■ EXERCISE REQUIREMENTS ■
Return the full listing character for character, without its pictures.

■ PROVIDED INFORMATION ■
============

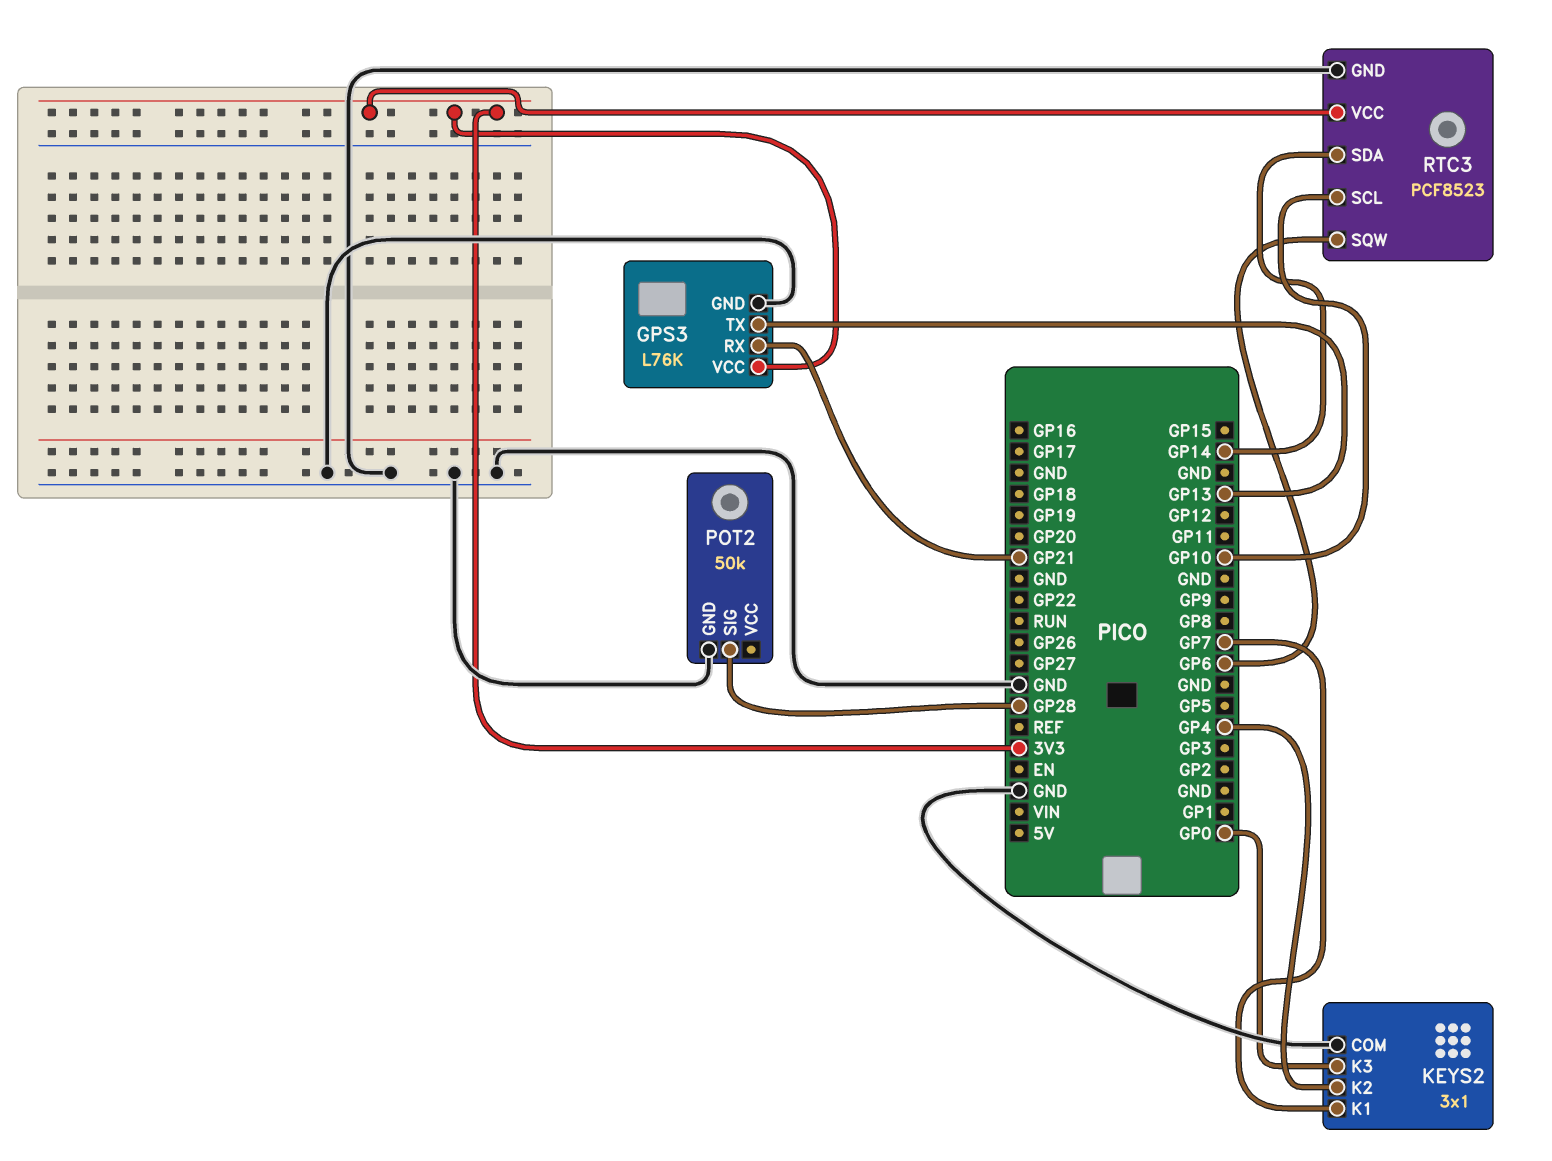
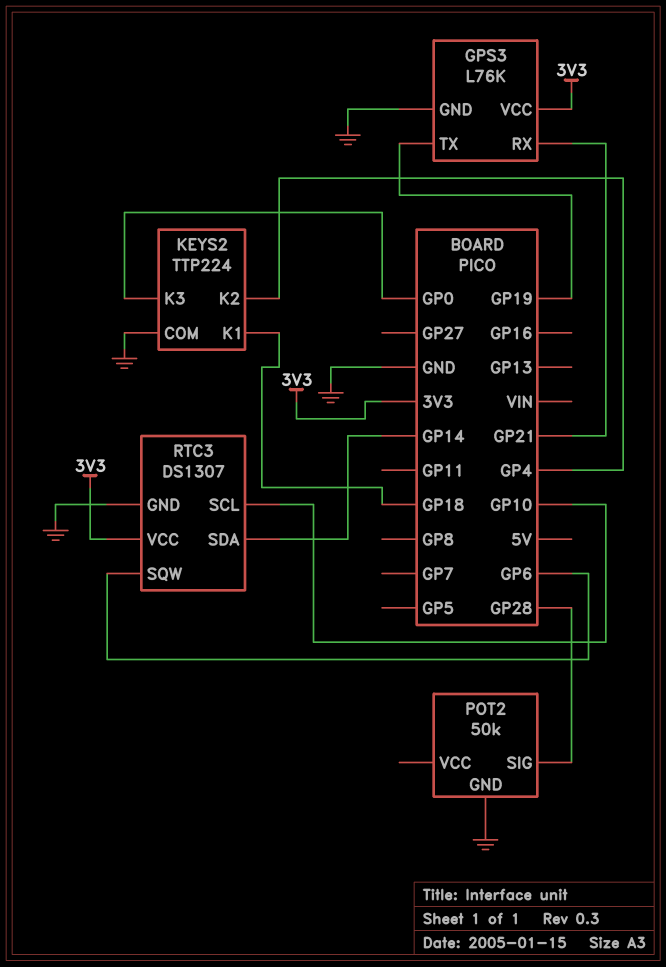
GPS3 pin TX: GP13 -> GP19
KEYS2: 3x1 -> TTP224
KEYS2 pin K1: GP7 -> GP18
RTC3: PCF8523 -> DS1307

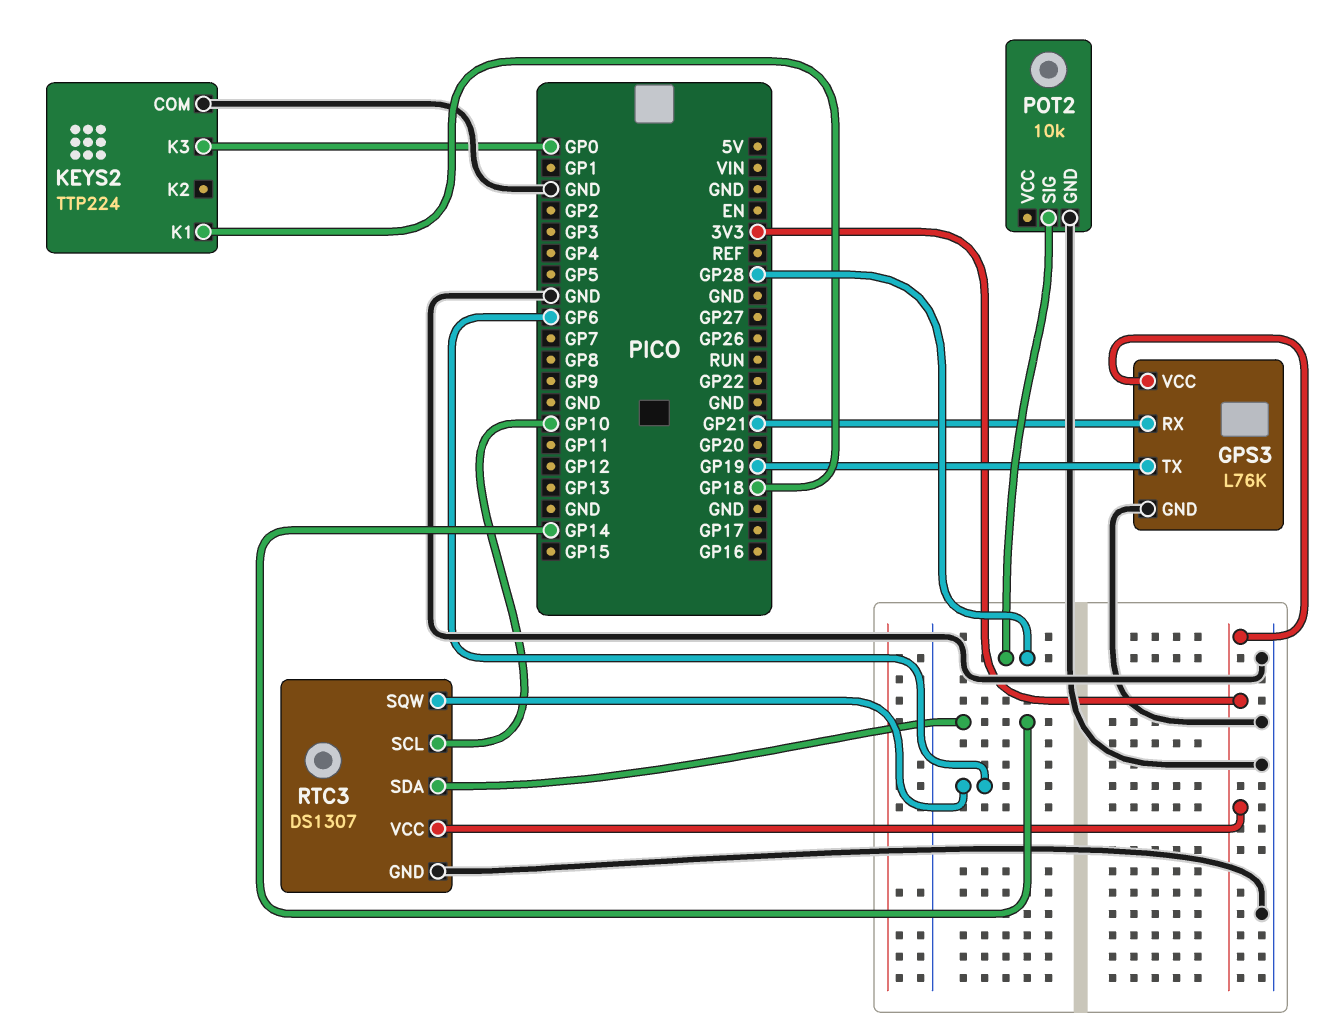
KEYS2 pin K2: GP4 -> none
POT2: 50k -> 10k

============

■ RESPONSE ■
GPS3 pin TX: GP13 -> GP19
KEYS2: 3x1 -> TTP224
KEYS2 pin K1: GP7 -> GP18
RTC3: PCF8523 -> DS1307

KEYS2 pin K2: GP4 -> none
POT2: 50k -> 10k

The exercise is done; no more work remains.